**GIVEN RECORDS**
···

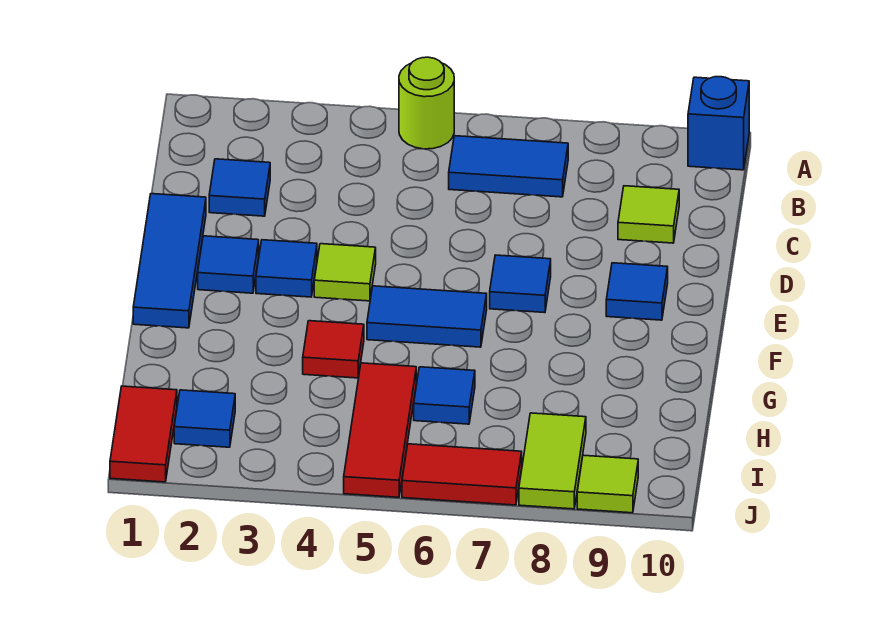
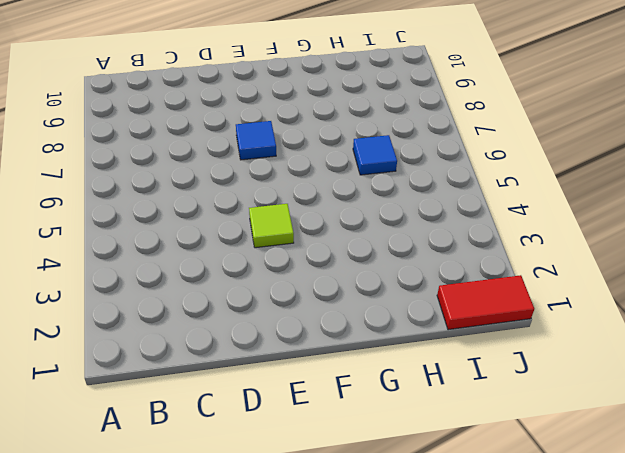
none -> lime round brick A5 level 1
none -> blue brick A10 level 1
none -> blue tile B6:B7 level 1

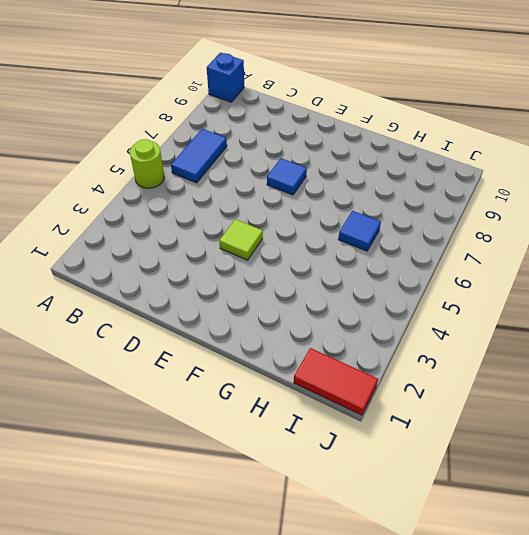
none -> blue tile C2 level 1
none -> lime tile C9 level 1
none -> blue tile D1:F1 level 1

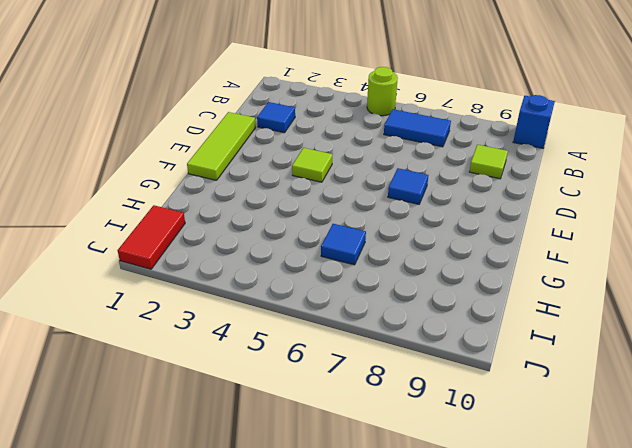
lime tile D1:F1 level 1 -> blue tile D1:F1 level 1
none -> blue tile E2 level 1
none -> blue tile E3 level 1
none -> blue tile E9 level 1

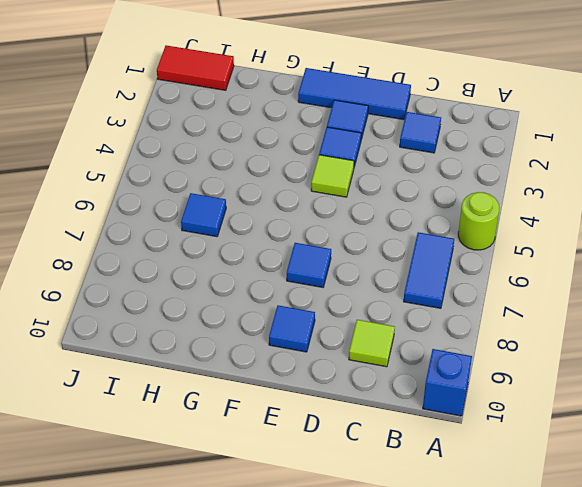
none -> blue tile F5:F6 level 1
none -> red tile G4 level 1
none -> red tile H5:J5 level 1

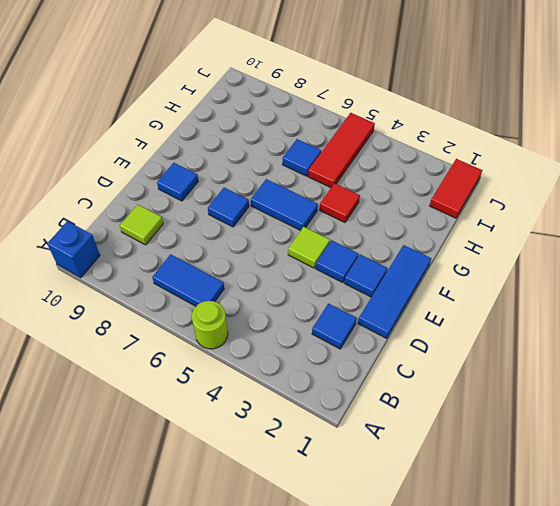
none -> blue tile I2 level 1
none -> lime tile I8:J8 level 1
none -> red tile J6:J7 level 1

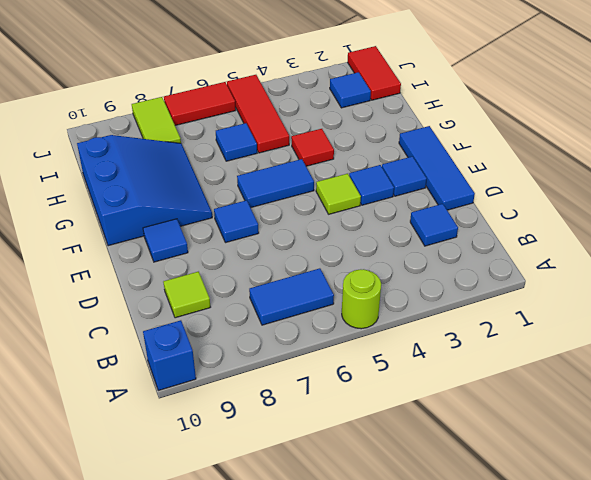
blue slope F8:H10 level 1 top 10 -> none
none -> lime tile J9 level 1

···

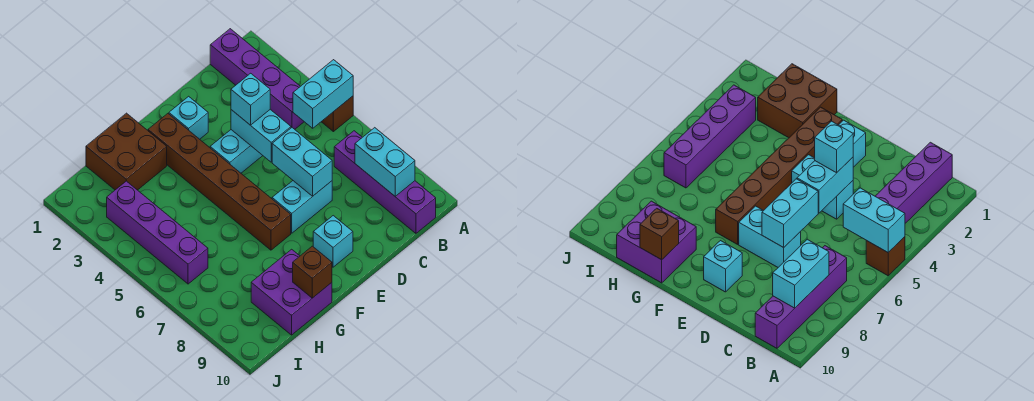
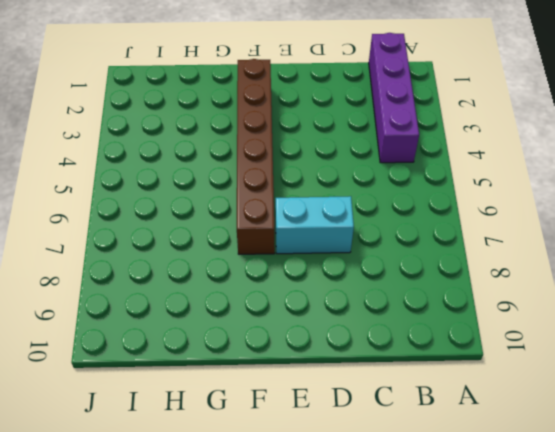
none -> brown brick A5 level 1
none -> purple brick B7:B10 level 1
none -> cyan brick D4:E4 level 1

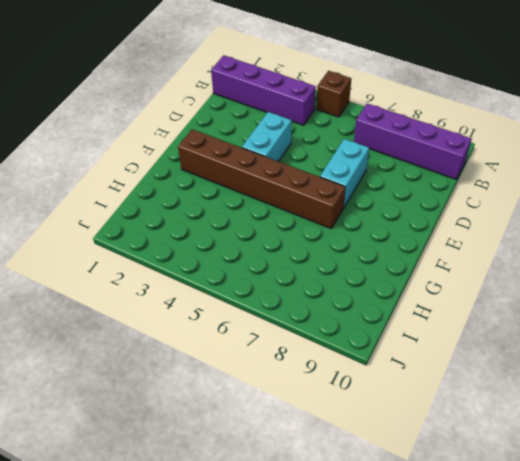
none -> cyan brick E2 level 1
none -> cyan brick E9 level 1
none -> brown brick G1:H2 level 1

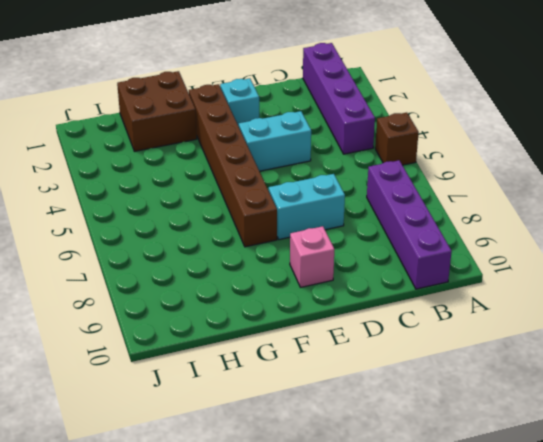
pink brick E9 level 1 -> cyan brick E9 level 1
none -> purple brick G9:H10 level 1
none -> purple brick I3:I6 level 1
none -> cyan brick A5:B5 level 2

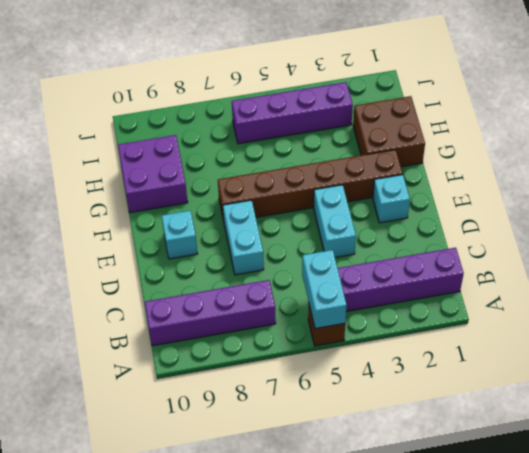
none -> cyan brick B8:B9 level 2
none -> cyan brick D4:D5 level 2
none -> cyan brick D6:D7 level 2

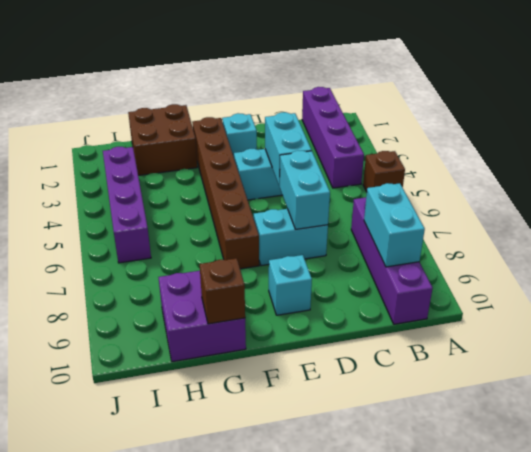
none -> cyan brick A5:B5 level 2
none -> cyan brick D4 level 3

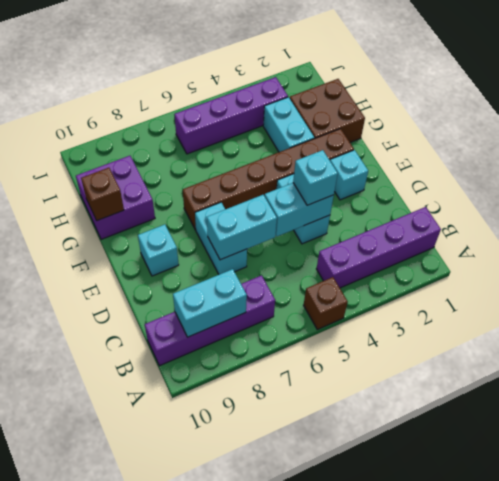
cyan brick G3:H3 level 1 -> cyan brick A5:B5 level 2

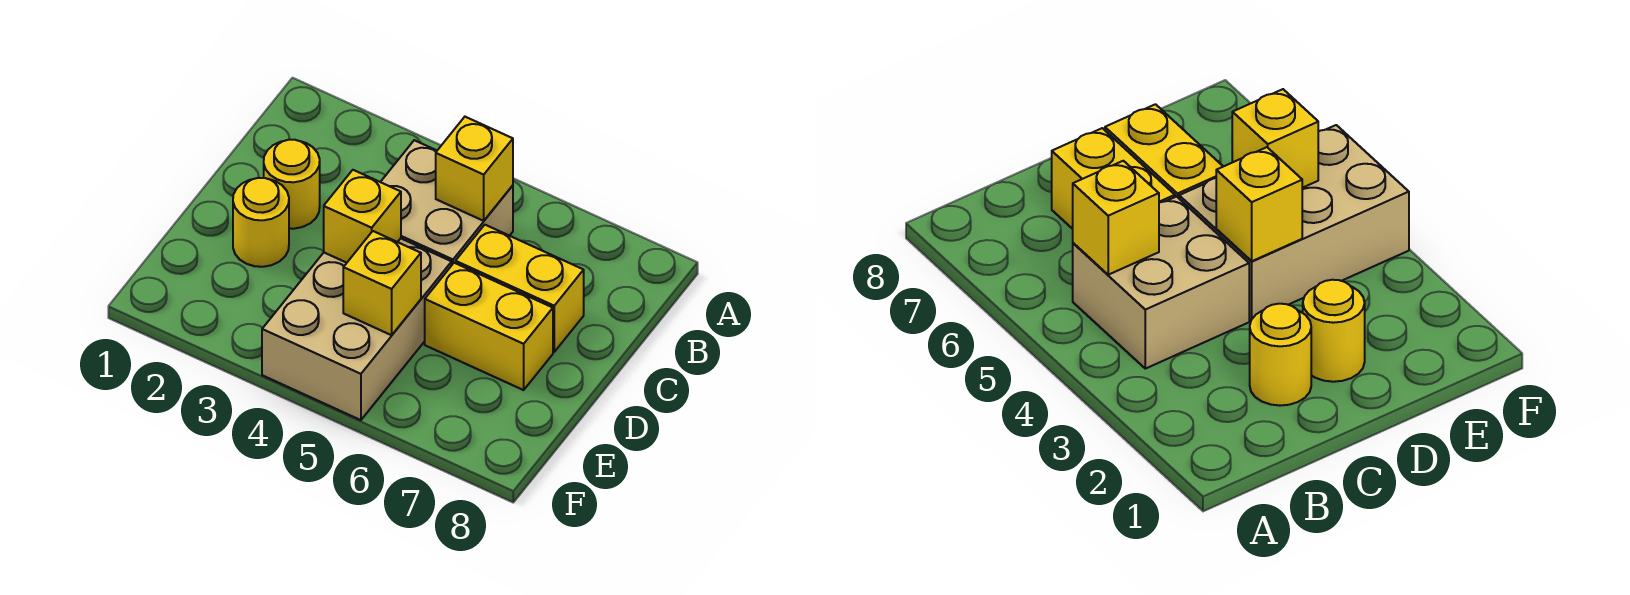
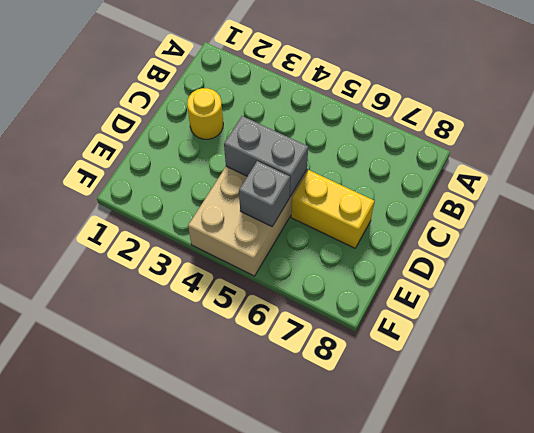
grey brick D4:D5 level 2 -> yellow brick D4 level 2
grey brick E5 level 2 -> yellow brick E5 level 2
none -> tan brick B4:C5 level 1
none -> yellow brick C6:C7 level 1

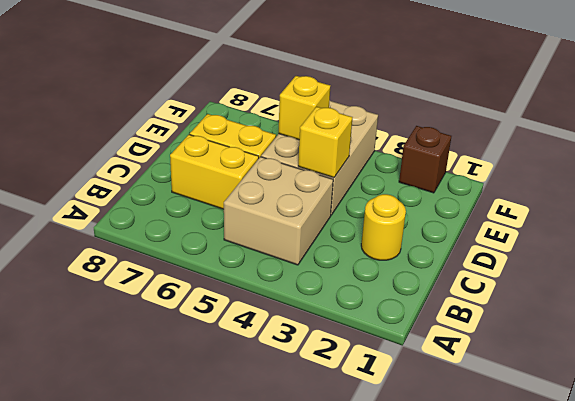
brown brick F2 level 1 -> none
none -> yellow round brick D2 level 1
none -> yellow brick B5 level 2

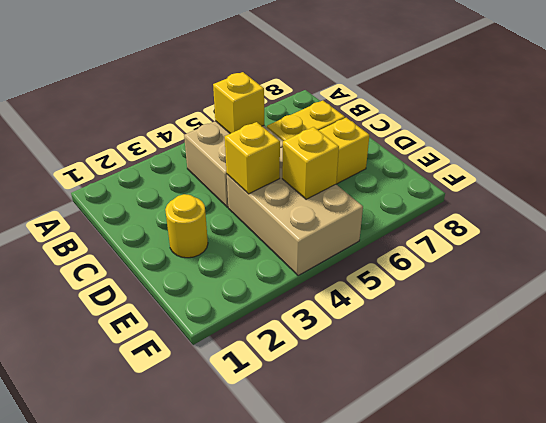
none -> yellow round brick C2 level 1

···

**TRY IT**
Would you please repeat only the lines above, beginning at the one that has "none -> blue tile C2 level 1" and stopping after the one that has "none -> red tile H5:J5 level 1", exactly and with no pictures?

**SOLUTION FOR THIS TASK**
none -> blue tile C2 level 1
none -> lime tile C9 level 1
none -> blue tile D1:F1 level 1

lime tile D1:F1 level 1 -> blue tile D1:F1 level 1
none -> blue tile E2 level 1
none -> blue tile E3 level 1
none -> blue tile E9 level 1

none -> blue tile F5:F6 level 1
none -> red tile G4 level 1
none -> red tile H5:J5 level 1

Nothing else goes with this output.